▶ Action item:
Retype, exactly as they appear below, the lines between the line holding "brown glasses [334,157,389,201] -> none" and the line holding "turquoise hat [285,139,358,203]", both ends included.

▶ Dataset records:

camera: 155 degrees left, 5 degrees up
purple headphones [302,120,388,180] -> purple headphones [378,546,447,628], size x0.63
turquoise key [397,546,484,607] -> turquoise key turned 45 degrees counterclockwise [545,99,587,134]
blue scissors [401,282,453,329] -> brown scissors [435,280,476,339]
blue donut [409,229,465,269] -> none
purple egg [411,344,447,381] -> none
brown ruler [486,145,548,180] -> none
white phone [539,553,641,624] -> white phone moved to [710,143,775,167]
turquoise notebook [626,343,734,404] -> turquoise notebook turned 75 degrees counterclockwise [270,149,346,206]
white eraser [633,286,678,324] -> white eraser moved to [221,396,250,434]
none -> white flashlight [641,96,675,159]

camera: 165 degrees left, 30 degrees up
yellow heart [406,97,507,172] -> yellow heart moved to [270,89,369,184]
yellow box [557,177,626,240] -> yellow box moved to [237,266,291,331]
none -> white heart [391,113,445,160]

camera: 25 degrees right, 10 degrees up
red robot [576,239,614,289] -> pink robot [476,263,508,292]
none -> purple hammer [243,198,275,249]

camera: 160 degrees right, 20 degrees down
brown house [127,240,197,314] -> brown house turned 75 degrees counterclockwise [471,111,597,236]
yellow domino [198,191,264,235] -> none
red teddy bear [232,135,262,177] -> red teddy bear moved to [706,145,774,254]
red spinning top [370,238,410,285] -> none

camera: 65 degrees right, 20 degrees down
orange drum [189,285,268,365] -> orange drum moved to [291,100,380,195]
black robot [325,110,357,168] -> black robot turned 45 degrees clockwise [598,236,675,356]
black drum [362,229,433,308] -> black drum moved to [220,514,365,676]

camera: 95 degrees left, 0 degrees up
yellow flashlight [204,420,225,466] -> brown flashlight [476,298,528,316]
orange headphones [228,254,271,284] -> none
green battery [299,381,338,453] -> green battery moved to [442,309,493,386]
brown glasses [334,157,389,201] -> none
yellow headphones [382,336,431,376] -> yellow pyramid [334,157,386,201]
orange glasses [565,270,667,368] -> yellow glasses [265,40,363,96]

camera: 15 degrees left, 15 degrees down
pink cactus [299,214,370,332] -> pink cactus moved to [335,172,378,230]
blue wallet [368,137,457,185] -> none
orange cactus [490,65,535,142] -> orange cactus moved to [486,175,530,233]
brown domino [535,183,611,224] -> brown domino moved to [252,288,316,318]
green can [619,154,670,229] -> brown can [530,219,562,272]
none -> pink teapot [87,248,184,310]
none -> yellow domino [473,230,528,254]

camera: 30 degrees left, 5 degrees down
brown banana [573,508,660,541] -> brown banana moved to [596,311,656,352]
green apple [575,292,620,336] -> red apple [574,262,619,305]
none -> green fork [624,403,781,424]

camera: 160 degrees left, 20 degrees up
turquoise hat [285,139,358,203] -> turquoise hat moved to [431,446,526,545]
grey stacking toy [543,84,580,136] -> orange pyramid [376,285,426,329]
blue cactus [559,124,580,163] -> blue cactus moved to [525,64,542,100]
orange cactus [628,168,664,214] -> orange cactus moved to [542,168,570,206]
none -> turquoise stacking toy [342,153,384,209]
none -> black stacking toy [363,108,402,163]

▶ Reply:
brown glasses [334,157,389,201] -> none
yellow headphones [382,336,431,376] -> yellow pyramid [334,157,386,201]
orange glasses [565,270,667,368] -> yellow glasses [265,40,363,96]

camera: 15 degrees left, 15 degrees down
pink cactus [299,214,370,332] -> pink cactus moved to [335,172,378,230]
blue wallet [368,137,457,185] -> none
orange cactus [490,65,535,142] -> orange cactus moved to [486,175,530,233]
brown domino [535,183,611,224] -> brown domino moved to [252,288,316,318]
green can [619,154,670,229] -> brown can [530,219,562,272]
none -> pink teapot [87,248,184,310]
none -> yellow domino [473,230,528,254]

camera: 30 degrees left, 5 degrees down
brown banana [573,508,660,541] -> brown banana moved to [596,311,656,352]
green apple [575,292,620,336] -> red apple [574,262,619,305]
none -> green fork [624,403,781,424]

camera: 160 degrees left, 20 degrees up
turquoise hat [285,139,358,203] -> turquoise hat moved to [431,446,526,545]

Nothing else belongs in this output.